[Difference listings]
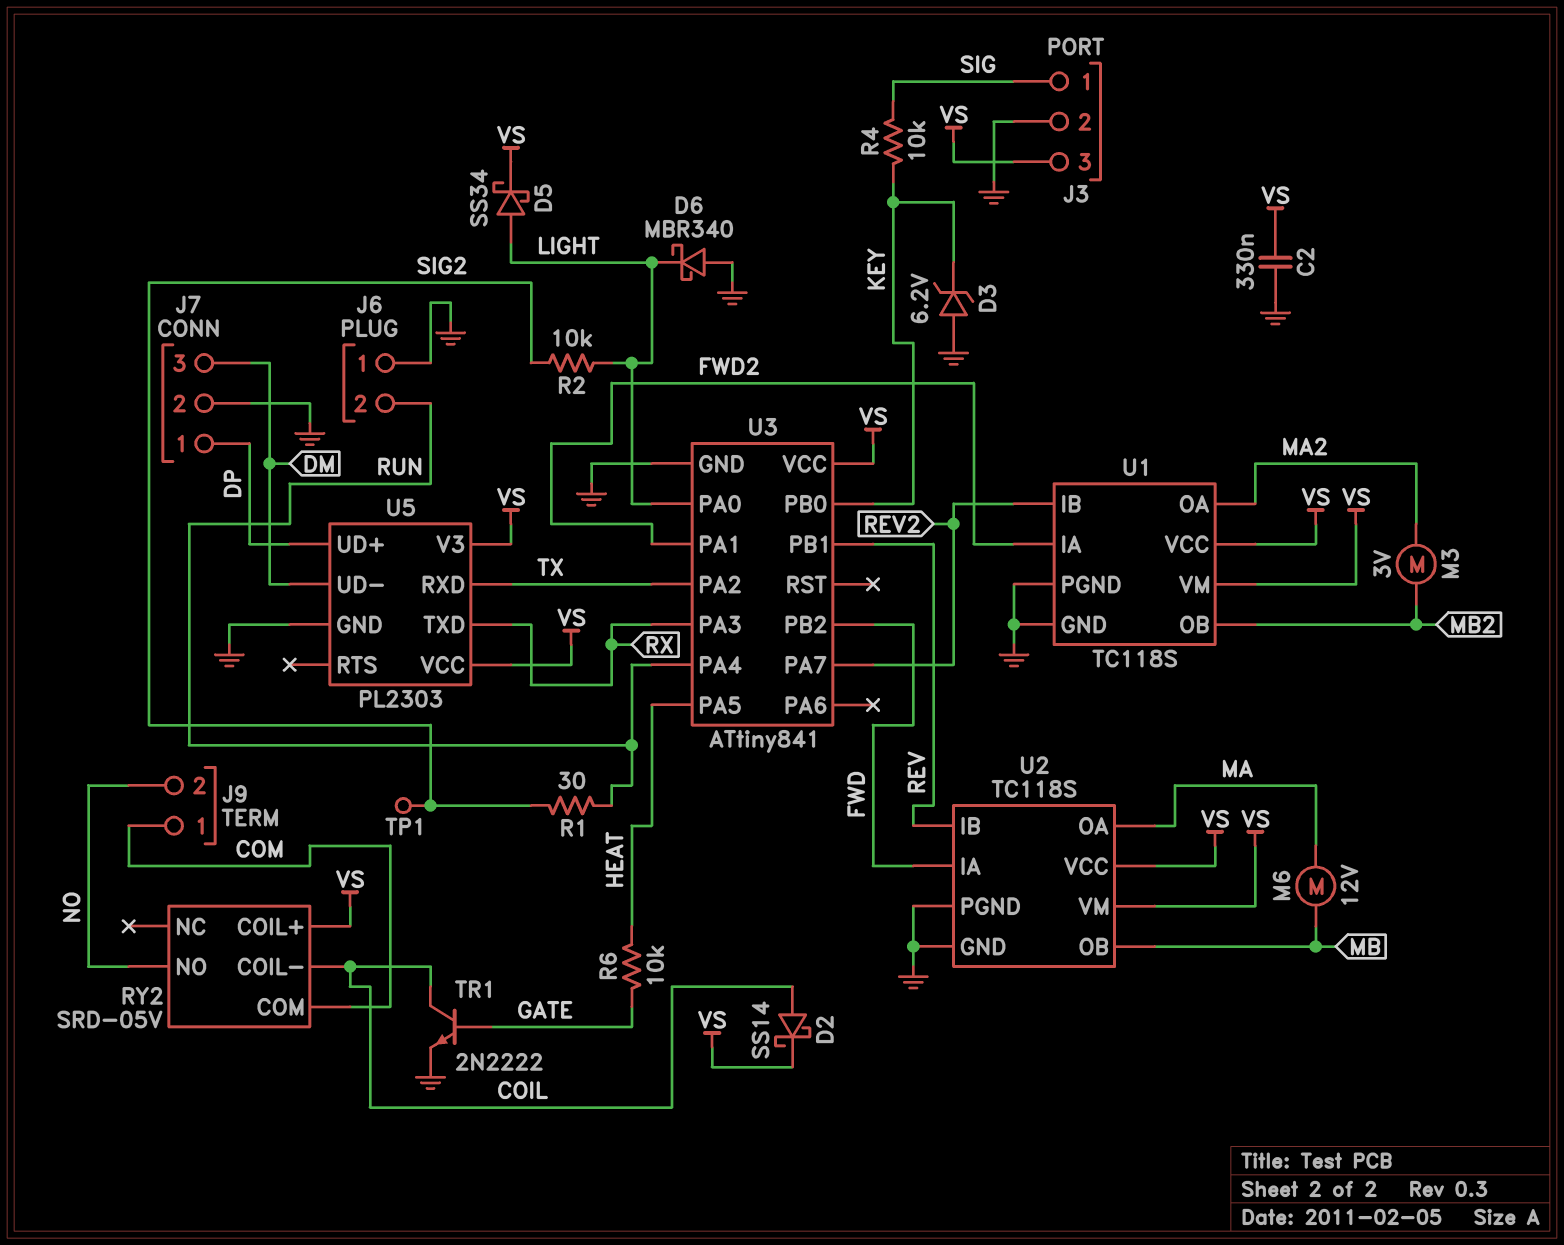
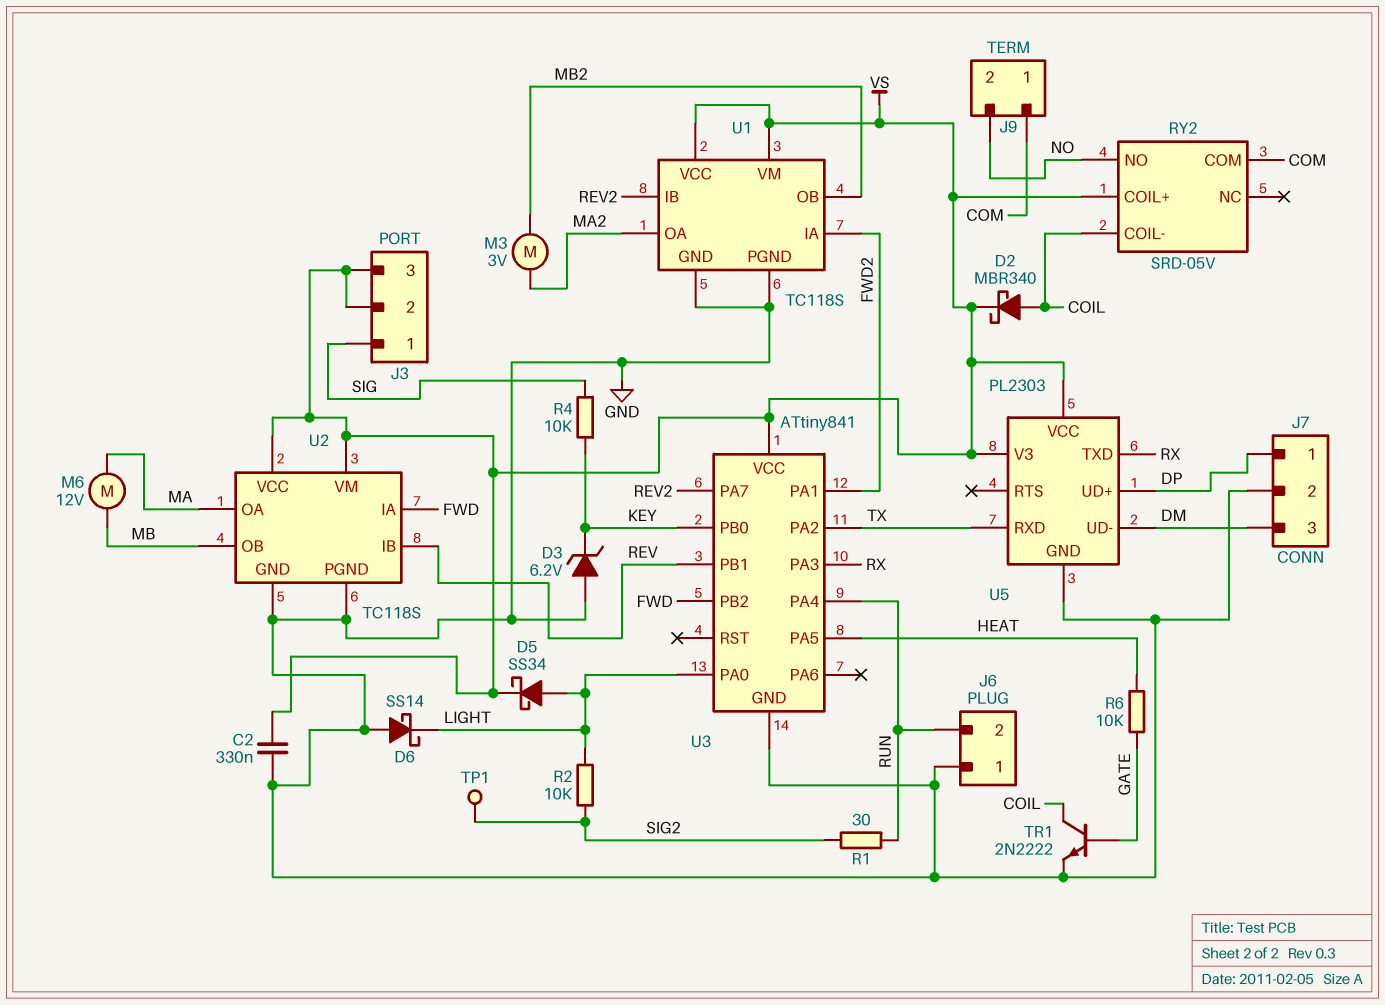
D2: schottky SS14 (A COIL, K VS) -> schottky MBR340 (A COIL, K VS)
D6: schottky MBR340 (A GND, K LIGHT) -> schottky SS14 (A GND, K LIGHT)
J3 pin 2: GND -> VS

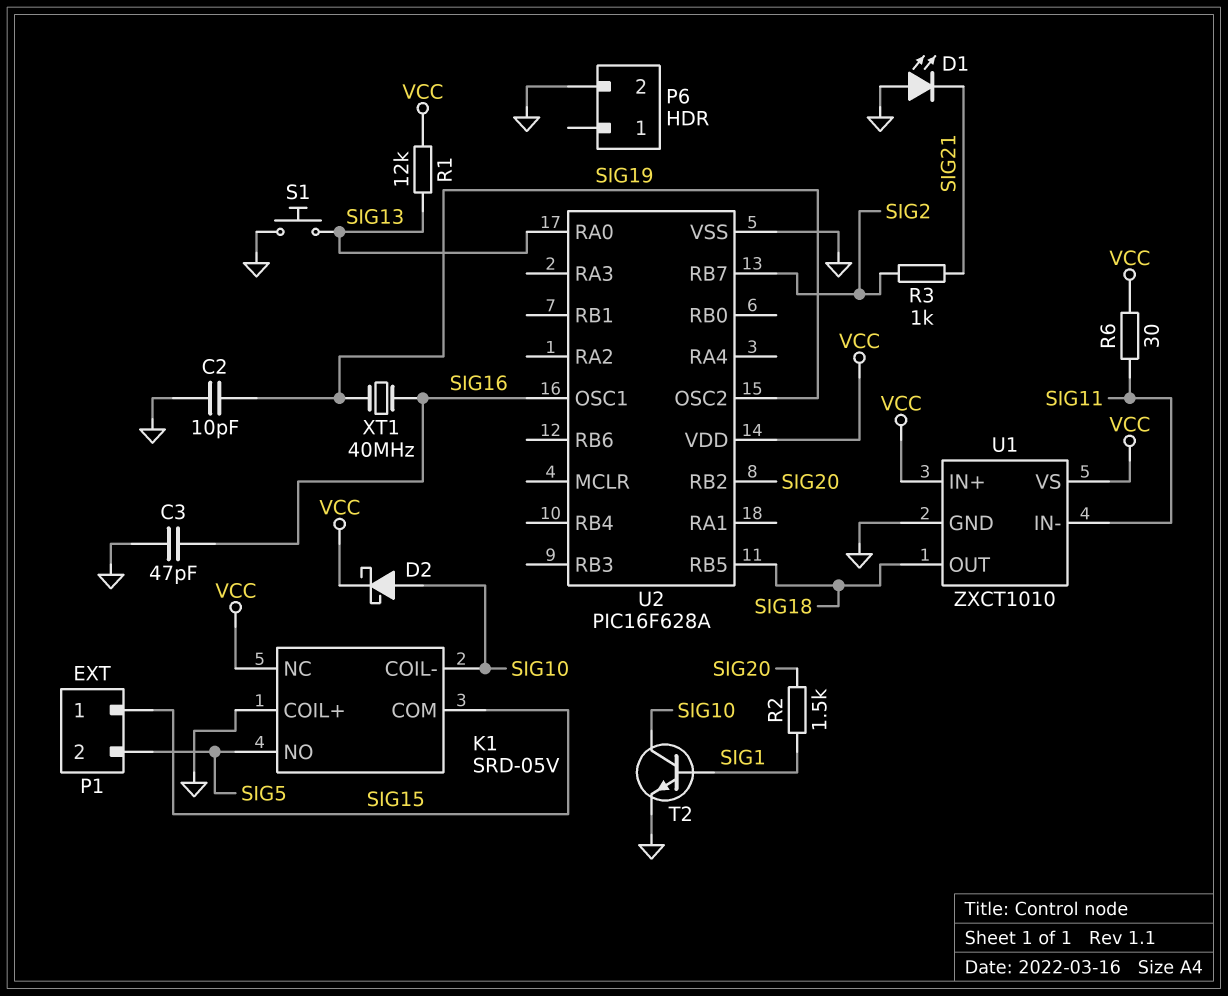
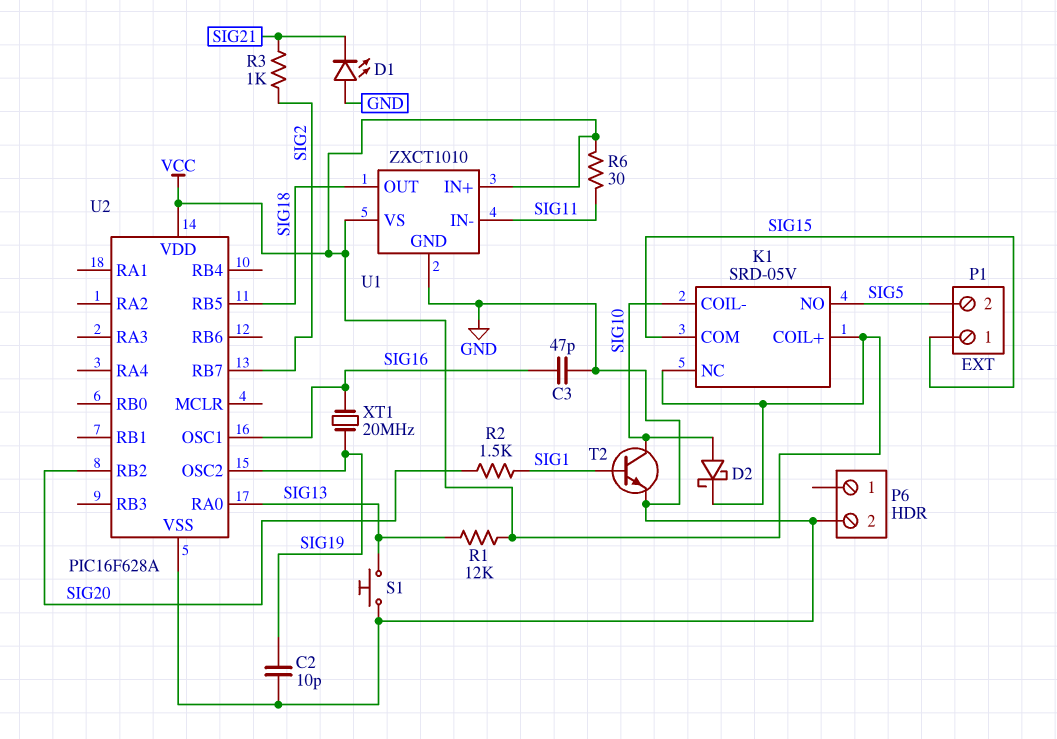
K1 pin COIL+: GND -> VCC
XT1: 40MHz (SIG16, SIG19) -> 20MHz (SIG16, SIG19)

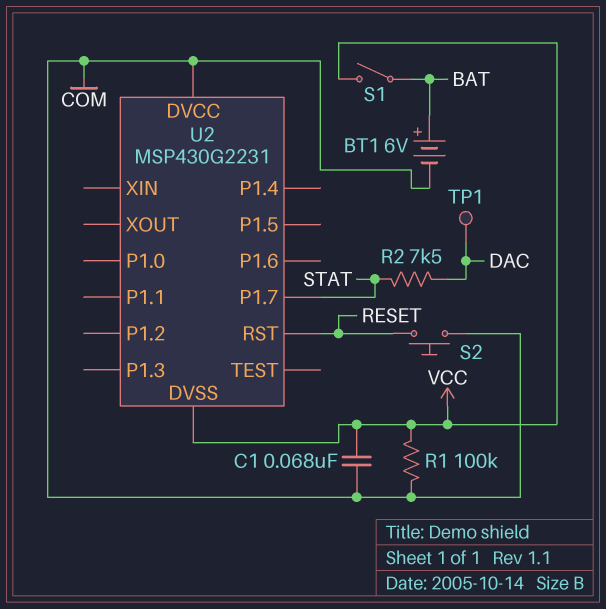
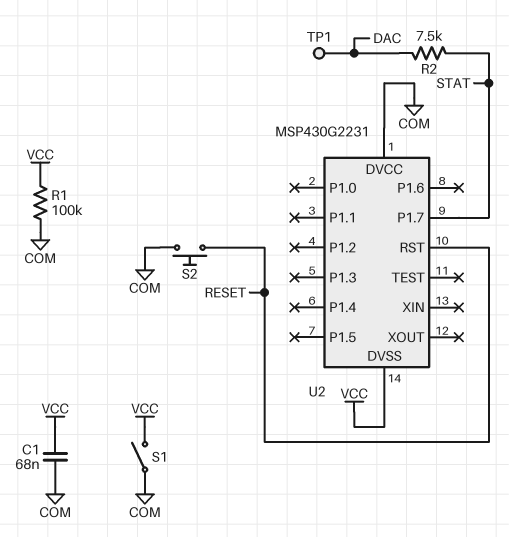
BT1: 6V (plus BAT, minus COM) -> none
S1: switch (BAT, VCC) -> switch (COM, VCC)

### Your instructions
Reproduce each entry precisely. Leave the pictures out.

### Your solution
D2: schottky SS14 (A COIL, K VS) -> schottky MBR340 (A COIL, K VS)
D6: schottky MBR340 (A GND, K LIGHT) -> schottky SS14 (A GND, K LIGHT)
J3 pin 2: GND -> VS

K1 pin COIL+: GND -> VCC
XT1: 40MHz (SIG16, SIG19) -> 20MHz (SIG16, SIG19)

BT1: 6V (plus BAT, minus COM) -> none
S1: switch (BAT, VCC) -> switch (COM, VCC)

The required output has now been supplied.